▶ **Recorded data**

◆ ◆ ◆ ◆ ◆ ◆ ◆

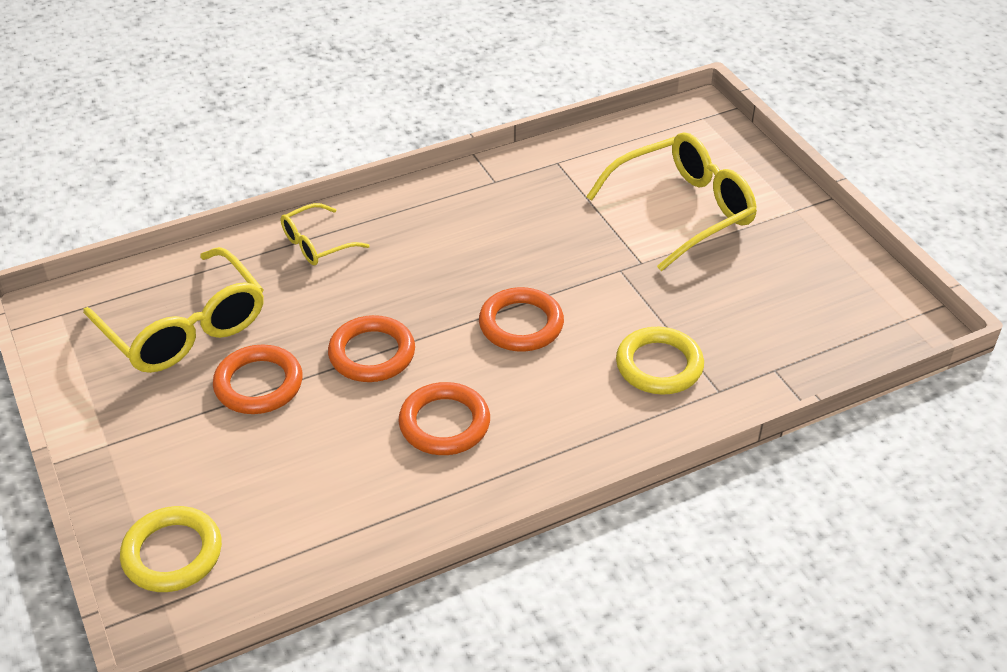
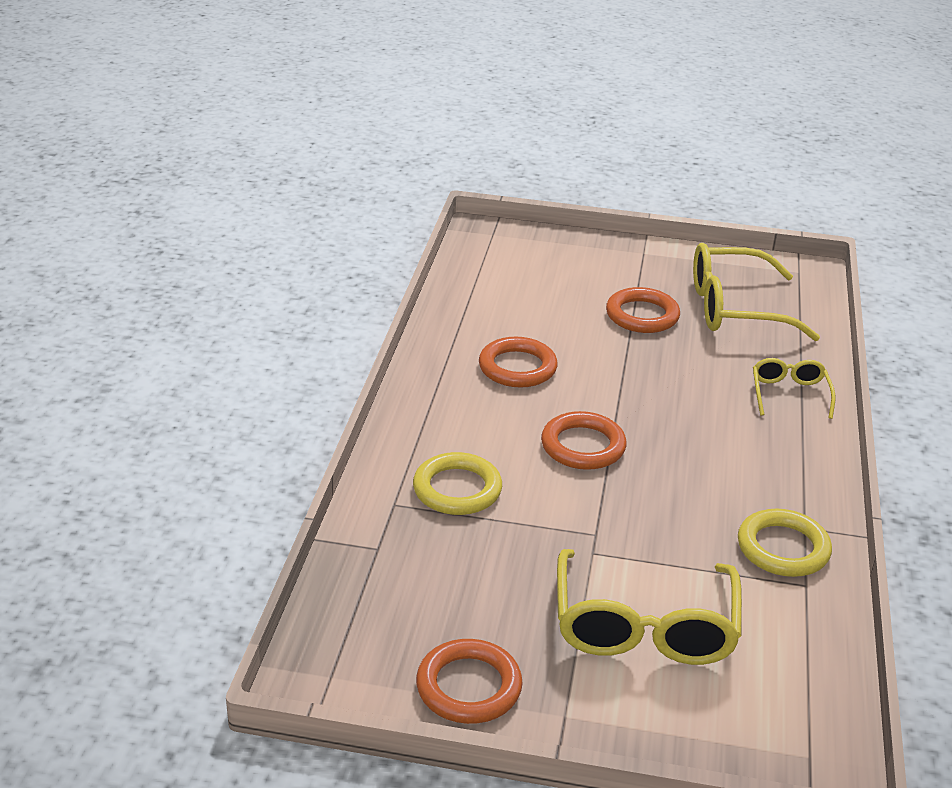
camera: 125 degrees right, 10 degrees down
(172, 553) = (526, 246): yellow ring -> yellow ring (783, 548)
(372, 354) = (624, 368): orange ring -> orange ring (469, 687)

◆ ◆ ◆ ◆ ◆ ◆ ◆

▶ **Aim of the exercise**
Give back an exact copy of the material above, omitting the pictures.

▶ **Expected answer**
camera: 125 degrees right, 10 degrees down
(172, 553) = (526, 246): yellow ring -> yellow ring (783, 548)
(372, 354) = (624, 368): orange ring -> orange ring (469, 687)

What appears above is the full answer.